### Given data
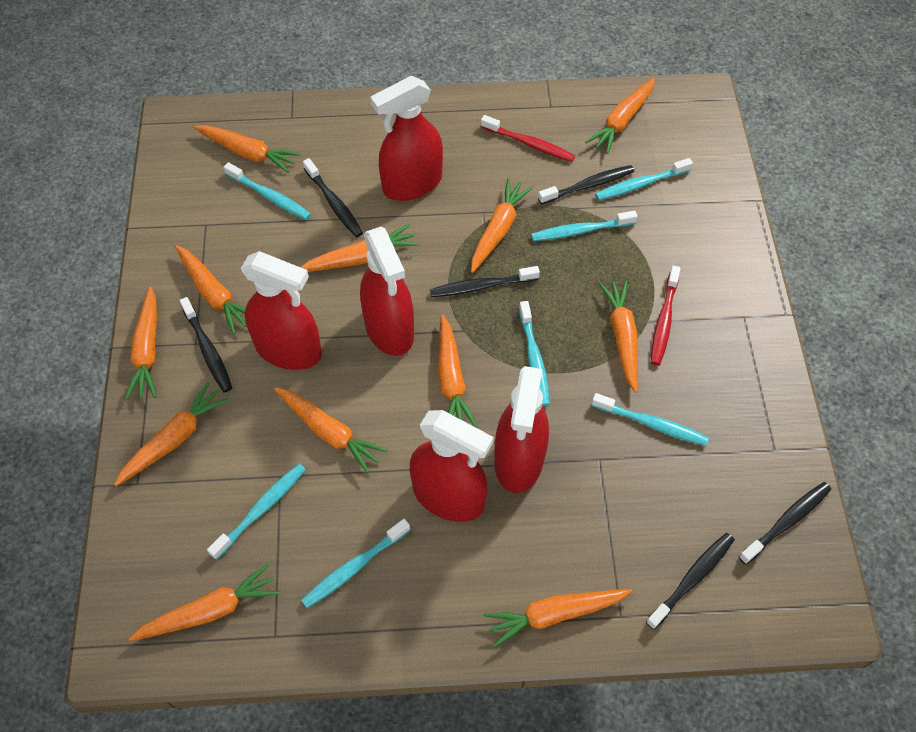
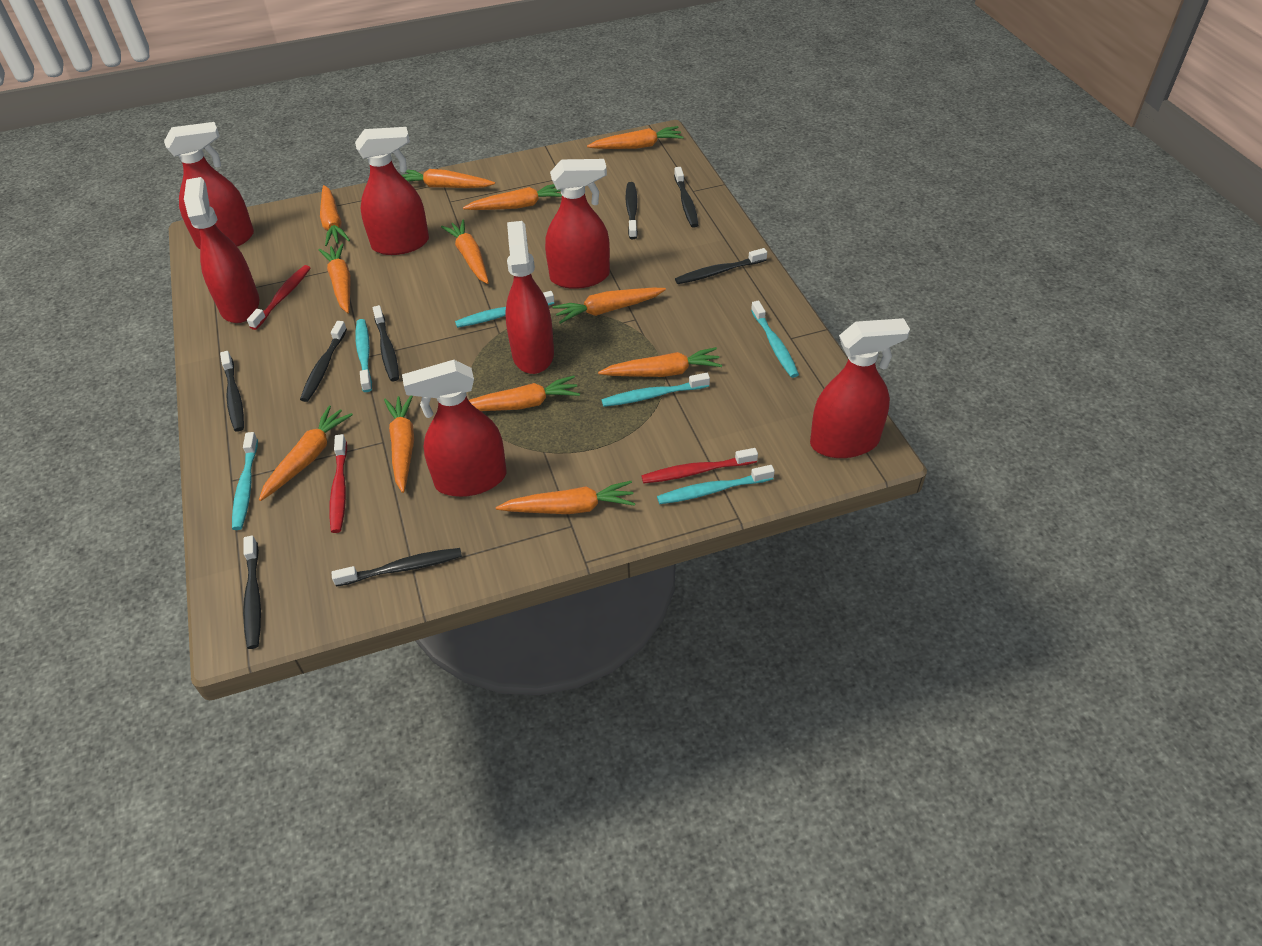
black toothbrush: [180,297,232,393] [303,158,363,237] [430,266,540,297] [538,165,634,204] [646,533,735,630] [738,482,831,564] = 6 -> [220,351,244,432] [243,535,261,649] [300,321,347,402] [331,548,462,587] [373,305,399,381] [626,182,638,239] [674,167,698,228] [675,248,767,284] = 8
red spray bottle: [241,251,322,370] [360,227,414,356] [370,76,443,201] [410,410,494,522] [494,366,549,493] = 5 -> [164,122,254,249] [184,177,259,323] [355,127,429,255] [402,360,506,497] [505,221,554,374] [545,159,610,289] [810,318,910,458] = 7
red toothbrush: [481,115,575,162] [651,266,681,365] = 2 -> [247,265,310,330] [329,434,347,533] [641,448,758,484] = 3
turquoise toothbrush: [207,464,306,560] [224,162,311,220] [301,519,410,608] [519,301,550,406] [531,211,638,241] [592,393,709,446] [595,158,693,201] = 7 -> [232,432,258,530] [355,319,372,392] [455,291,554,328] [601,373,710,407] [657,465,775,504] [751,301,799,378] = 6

==

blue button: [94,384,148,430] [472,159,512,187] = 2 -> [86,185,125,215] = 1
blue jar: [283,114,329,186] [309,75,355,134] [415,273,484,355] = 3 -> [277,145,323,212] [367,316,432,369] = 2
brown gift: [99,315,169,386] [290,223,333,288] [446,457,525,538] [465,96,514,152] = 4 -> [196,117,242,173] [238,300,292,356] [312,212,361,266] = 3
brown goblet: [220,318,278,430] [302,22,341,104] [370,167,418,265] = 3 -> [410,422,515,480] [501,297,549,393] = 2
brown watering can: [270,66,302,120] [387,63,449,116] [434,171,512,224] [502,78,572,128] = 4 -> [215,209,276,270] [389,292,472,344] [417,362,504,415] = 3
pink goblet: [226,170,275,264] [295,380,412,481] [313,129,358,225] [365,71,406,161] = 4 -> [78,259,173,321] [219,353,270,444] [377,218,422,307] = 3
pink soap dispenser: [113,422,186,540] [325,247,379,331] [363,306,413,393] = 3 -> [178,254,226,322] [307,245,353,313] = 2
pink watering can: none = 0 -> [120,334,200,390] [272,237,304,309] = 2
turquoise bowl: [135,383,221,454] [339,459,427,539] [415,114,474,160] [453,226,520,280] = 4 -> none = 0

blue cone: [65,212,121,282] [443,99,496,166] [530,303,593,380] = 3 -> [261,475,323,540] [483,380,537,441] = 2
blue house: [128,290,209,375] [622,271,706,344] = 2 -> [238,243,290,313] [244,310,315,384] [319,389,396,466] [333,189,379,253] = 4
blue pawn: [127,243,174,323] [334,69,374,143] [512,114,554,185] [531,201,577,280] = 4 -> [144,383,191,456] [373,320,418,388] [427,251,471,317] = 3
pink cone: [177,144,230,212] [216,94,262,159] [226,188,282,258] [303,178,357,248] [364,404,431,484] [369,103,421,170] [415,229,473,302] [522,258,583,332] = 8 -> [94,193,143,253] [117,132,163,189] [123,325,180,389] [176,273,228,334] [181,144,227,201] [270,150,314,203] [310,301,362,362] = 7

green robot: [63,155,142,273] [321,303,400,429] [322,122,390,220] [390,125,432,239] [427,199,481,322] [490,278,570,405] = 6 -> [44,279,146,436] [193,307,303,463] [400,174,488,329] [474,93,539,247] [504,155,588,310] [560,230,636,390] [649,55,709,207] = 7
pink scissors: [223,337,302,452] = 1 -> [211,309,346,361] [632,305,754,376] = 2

...

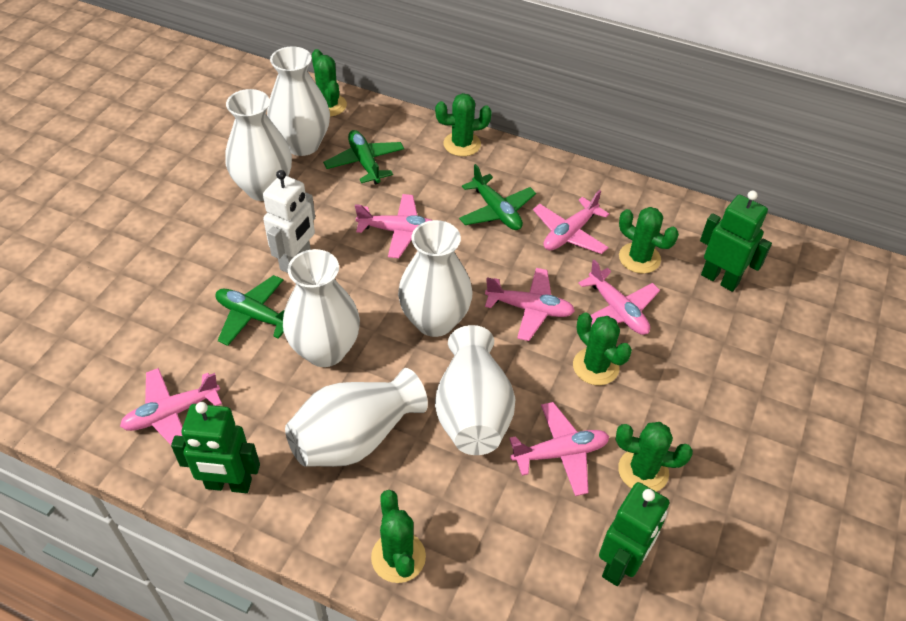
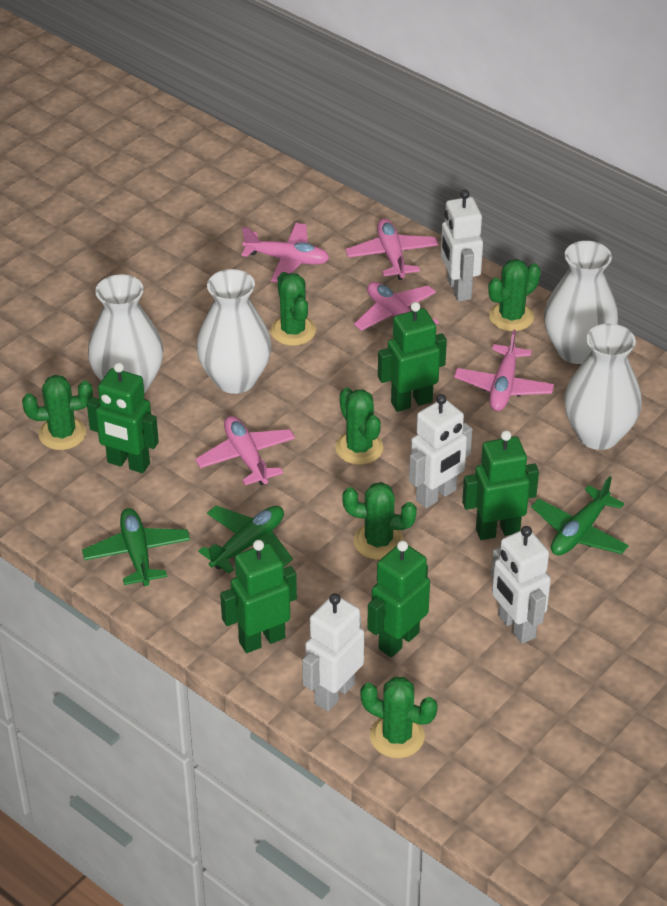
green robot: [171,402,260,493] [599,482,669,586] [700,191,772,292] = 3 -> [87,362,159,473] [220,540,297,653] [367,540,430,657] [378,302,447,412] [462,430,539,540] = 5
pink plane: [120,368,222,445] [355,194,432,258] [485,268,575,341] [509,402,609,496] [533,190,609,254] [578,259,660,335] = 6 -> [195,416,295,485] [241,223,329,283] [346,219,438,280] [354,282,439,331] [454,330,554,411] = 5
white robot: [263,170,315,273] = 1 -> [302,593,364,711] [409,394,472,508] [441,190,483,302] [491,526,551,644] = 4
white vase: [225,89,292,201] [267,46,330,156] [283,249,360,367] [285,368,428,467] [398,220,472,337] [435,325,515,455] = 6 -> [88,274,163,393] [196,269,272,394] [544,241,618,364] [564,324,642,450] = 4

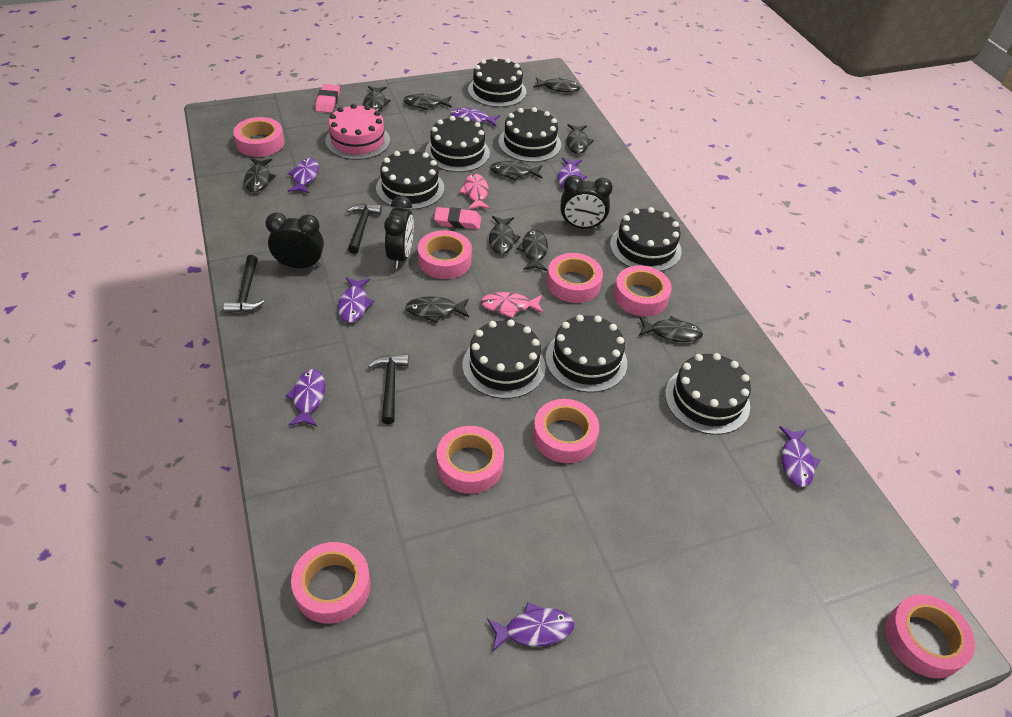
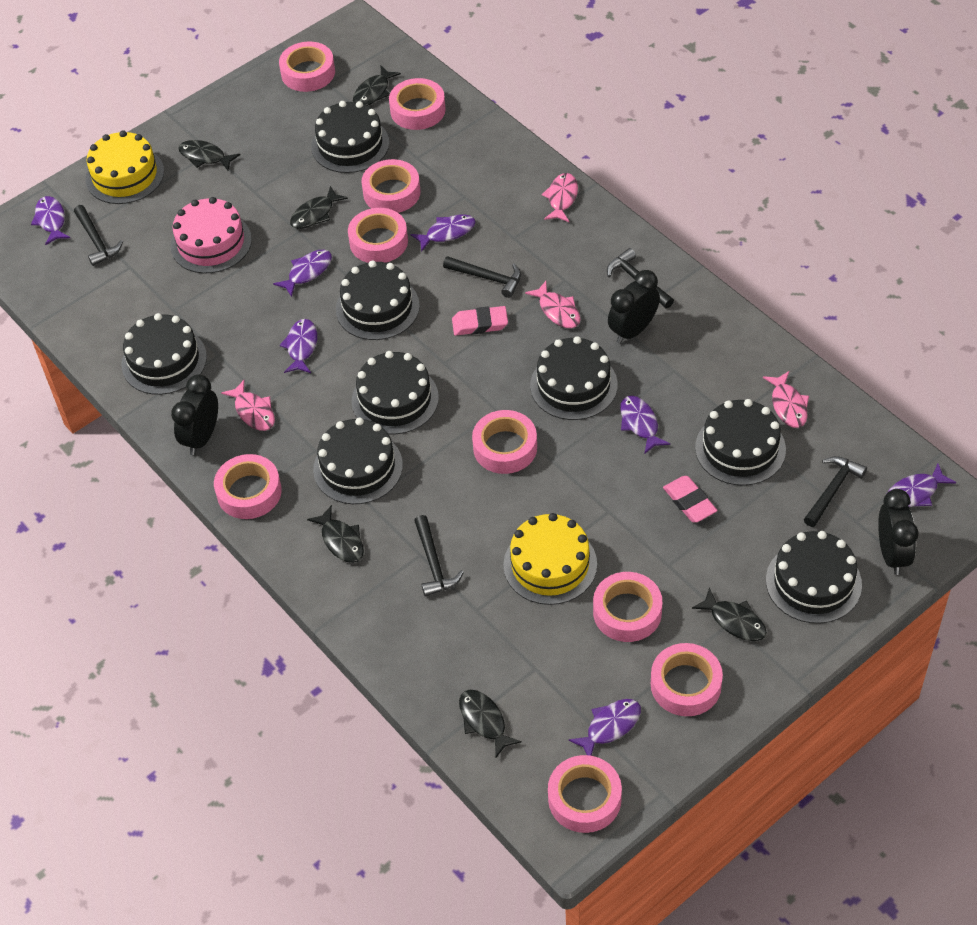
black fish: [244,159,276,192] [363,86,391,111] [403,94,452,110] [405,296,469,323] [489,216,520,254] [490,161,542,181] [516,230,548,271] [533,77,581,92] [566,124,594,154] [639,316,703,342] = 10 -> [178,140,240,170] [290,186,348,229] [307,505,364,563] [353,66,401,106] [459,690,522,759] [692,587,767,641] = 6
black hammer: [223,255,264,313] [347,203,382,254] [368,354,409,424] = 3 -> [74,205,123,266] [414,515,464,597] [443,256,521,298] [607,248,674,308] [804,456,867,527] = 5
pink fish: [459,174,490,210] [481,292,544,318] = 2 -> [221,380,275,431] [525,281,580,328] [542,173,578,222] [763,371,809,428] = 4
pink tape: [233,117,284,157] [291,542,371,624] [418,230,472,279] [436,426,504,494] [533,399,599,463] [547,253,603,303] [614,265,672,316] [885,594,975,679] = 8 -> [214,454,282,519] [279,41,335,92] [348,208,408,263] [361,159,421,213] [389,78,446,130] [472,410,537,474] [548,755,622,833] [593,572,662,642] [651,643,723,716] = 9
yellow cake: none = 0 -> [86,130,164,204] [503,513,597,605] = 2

### Work request
Identify every line above that includes the word "fish", and show those lines.

### Expected answer
black fish: [244,159,276,192] [363,86,391,111] [403,94,452,110] [405,296,469,323] [489,216,520,254] [490,161,542,181] [516,230,548,271] [533,77,581,92] [566,124,594,154] [639,316,703,342] = 10 -> [178,140,240,170] [290,186,348,229] [307,505,364,563] [353,66,401,106] [459,690,522,759] [692,587,767,641] = 6
pink fish: [459,174,490,210] [481,292,544,318] = 2 -> [221,380,275,431] [525,281,580,328] [542,173,578,222] [763,371,809,428] = 4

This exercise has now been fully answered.